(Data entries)
_ _ _
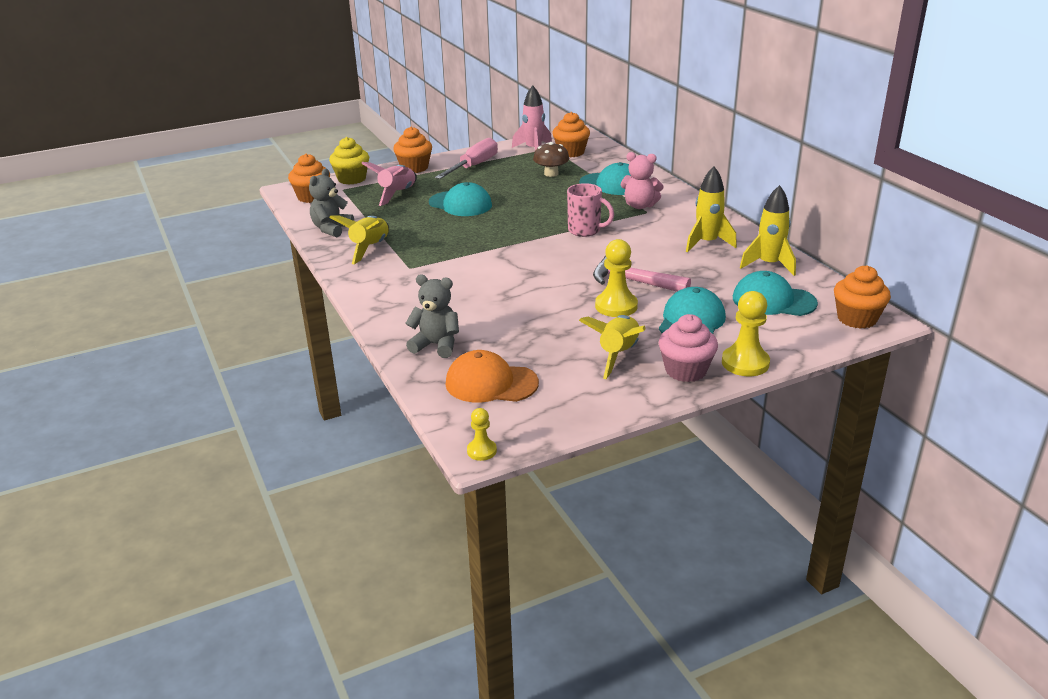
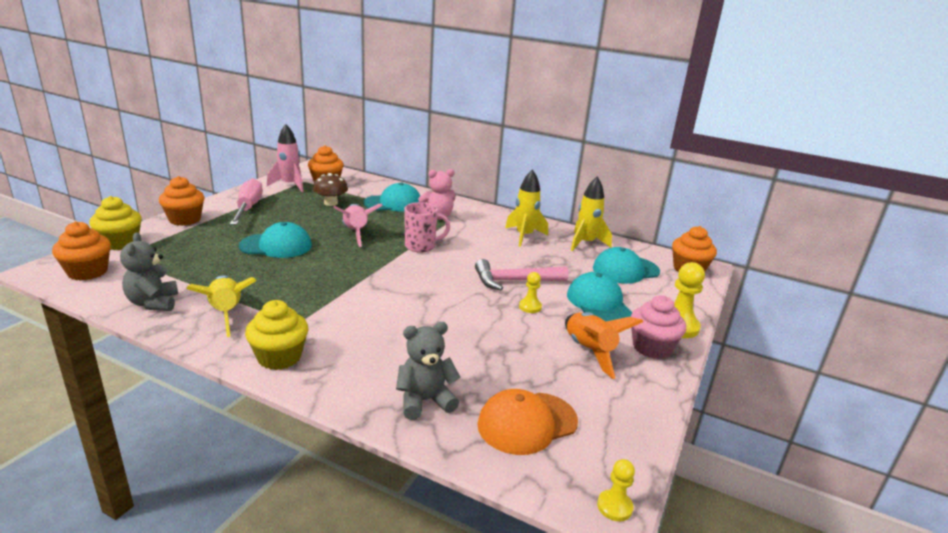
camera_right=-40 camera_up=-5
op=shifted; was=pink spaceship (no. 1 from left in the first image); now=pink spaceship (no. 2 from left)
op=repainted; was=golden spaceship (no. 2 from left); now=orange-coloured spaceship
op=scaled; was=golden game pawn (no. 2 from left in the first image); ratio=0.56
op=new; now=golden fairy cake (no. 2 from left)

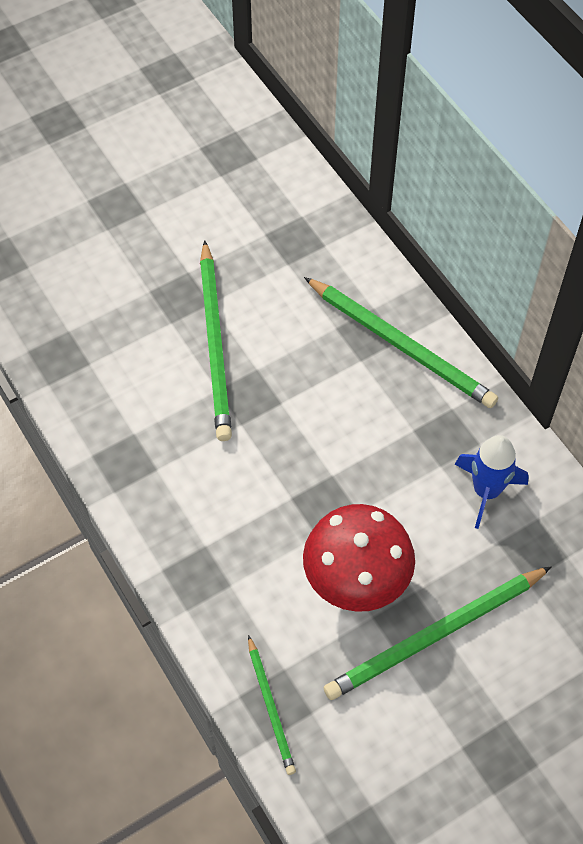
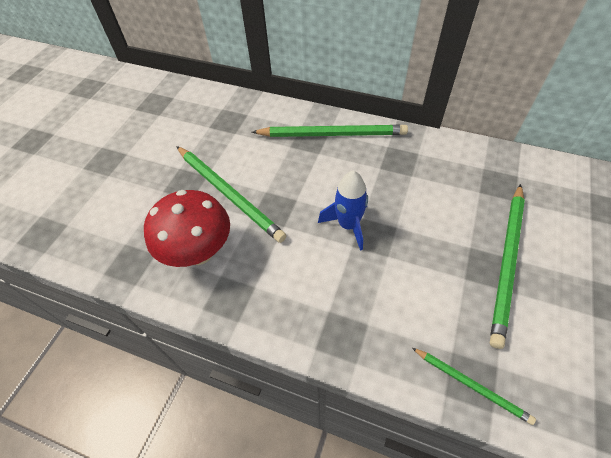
camera_right=-35 camera_up=-5
op=shifted; was=scarlet mushroom
op=shifted; was=blue spaceship

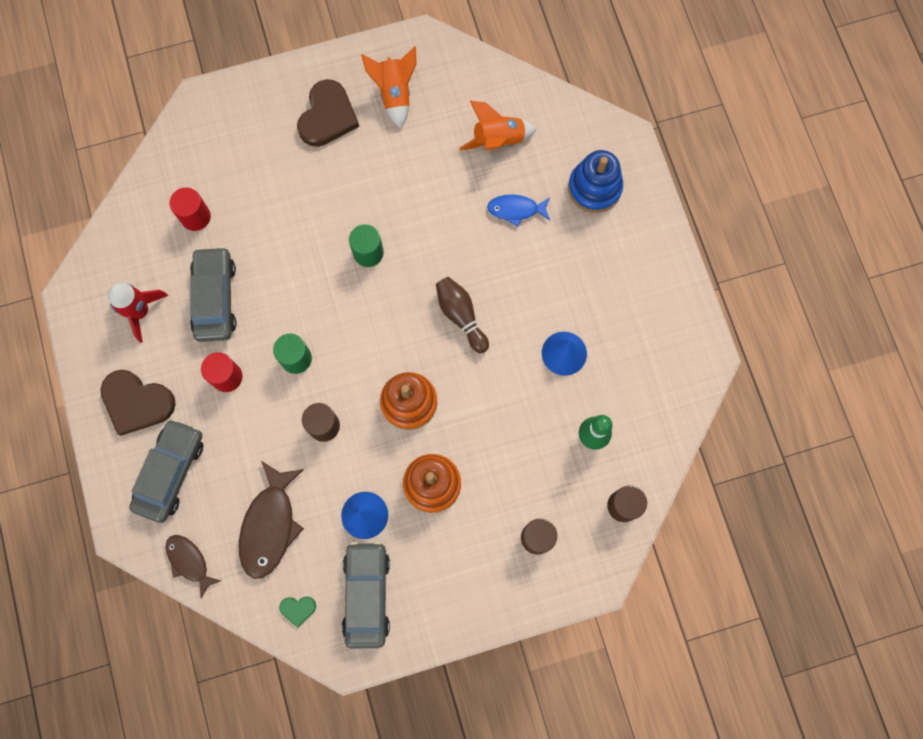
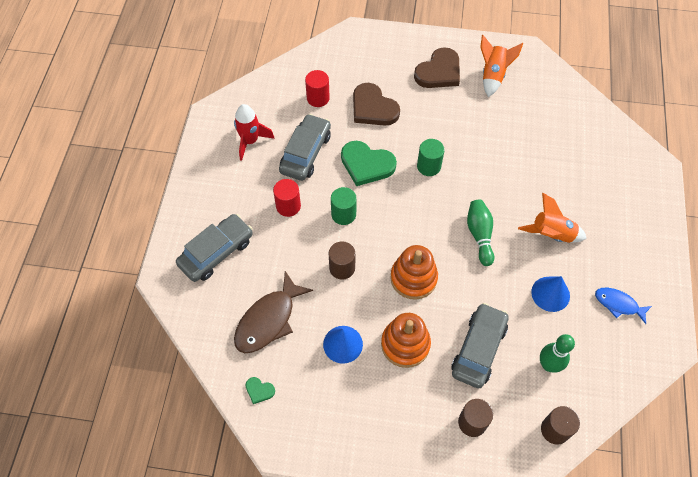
camera_right=25 camera_up=-15
op=shifted; was=dark brown love heart (no. 1 from left)
op=gone; was=dark brown fish figure (no. 1 from left)
op=shifted; was=gray automobile (no. 3 from left)
op=repainted; was=dark brown bowling pin; now=green bowling pin (no. 1 from left)
op=shifted; was=orange-coloured spaceship (no. 2 from left)
op=shifted; was=blue fish figure
op=gone; was=blue ring stacker
op=new; now=green love heart (no. 2 from left)

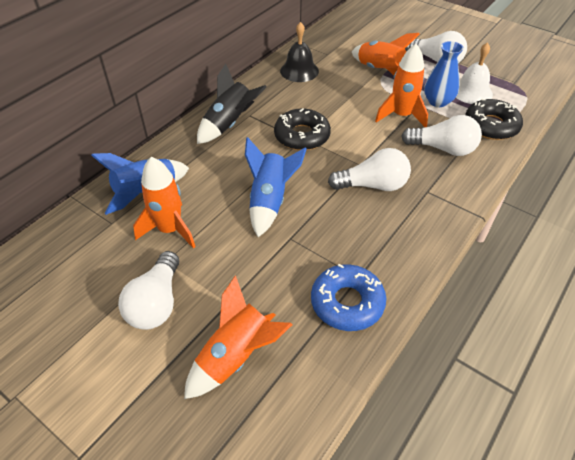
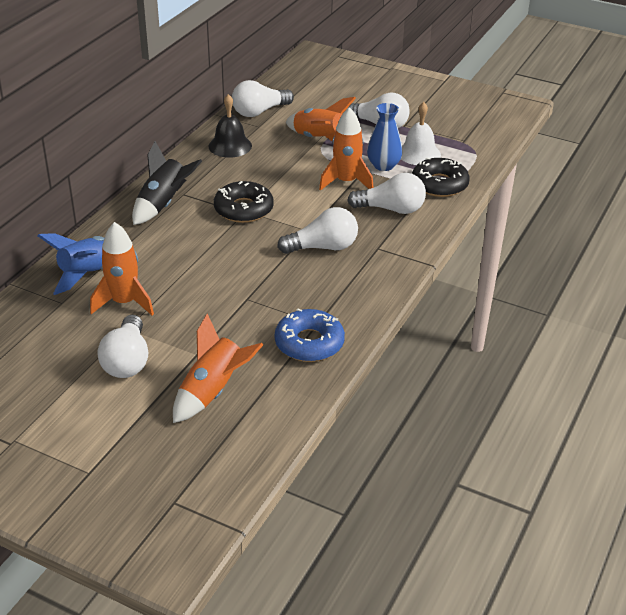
camera_right=-10 camera_up=-10
op=gone; was=blue spaceship (no. 2 from left)
op=new; now=pure white light bulb (no. 2 from left)

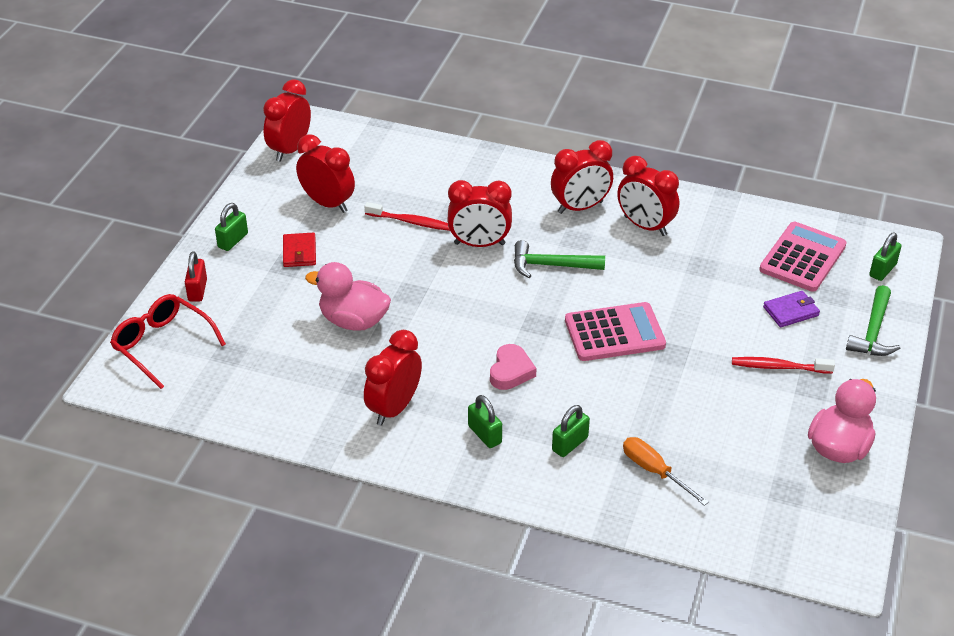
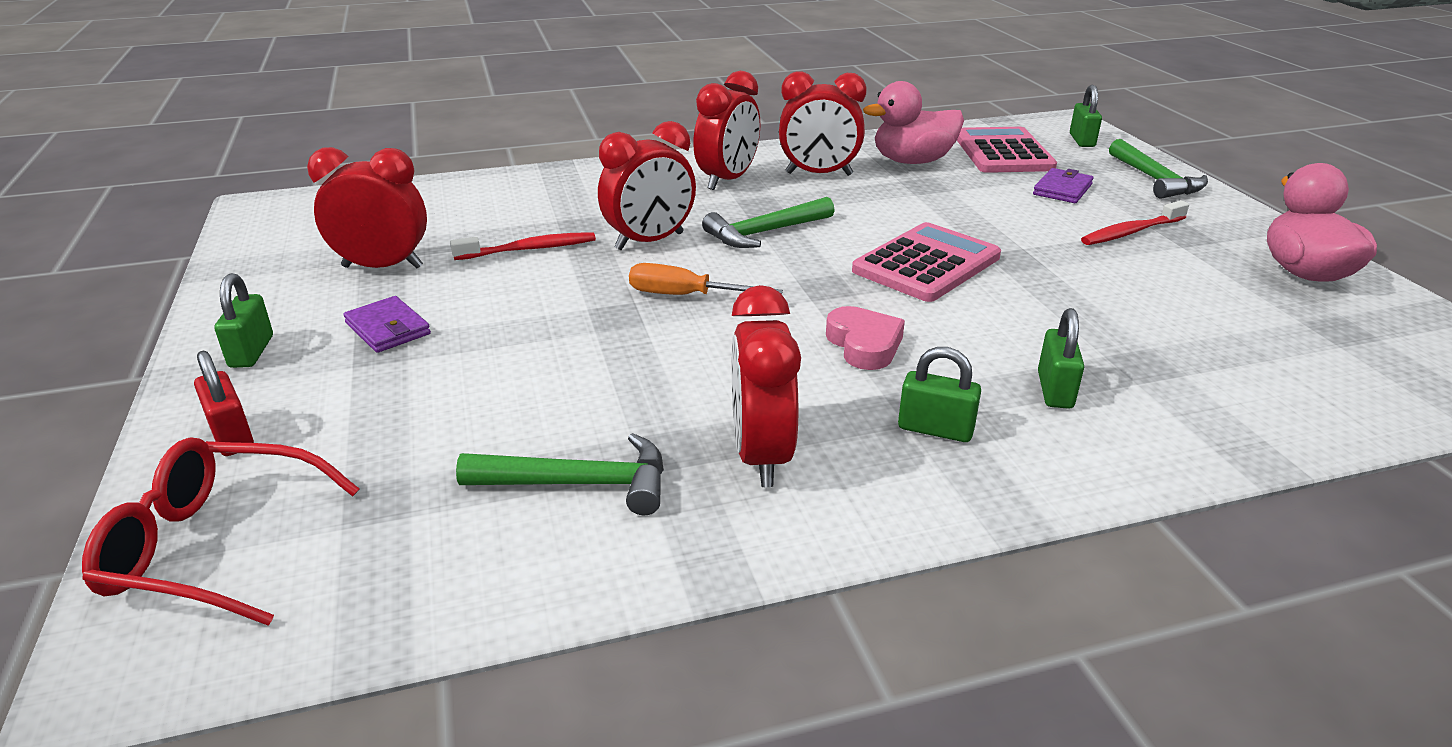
camera_right=-35 camera_up=-10
op=gone; was=scarlet alarm clock (no. 1 from left)
op=repainted; was=scarlet billfold; now=violet billfold (no. 1 from left)
op=shifted; was=pink rubber duck (no. 1 from left)
op=shifted; was=orange-coloured screwdriver
op=new; now=green hammer (no. 1 from left)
_ _ _
**WHAT YOU ARE ASKED TO DO:** If a line falls between the first line of the records above and the line containing "camera_right=25 camera_up=-15", inclusive, retype it exactly; leave pictures out.

**WORKED SOLUTION:**
camera_right=-40 camera_up=-5
op=shifted; was=pink spaceship (no. 1 from left in the first image); now=pink spaceship (no. 2 from left)
op=repainted; was=golden spaceship (no. 2 from left); now=orange-coloured spaceship
op=scaled; was=golden game pawn (no. 2 from left in the first image); ratio=0.56
op=new; now=golden fairy cake (no. 2 from left)

camera_right=-35 camera_up=-5
op=shifted; was=scarlet mushroom
op=shifted; was=blue spaceship

camera_right=25 camera_up=-15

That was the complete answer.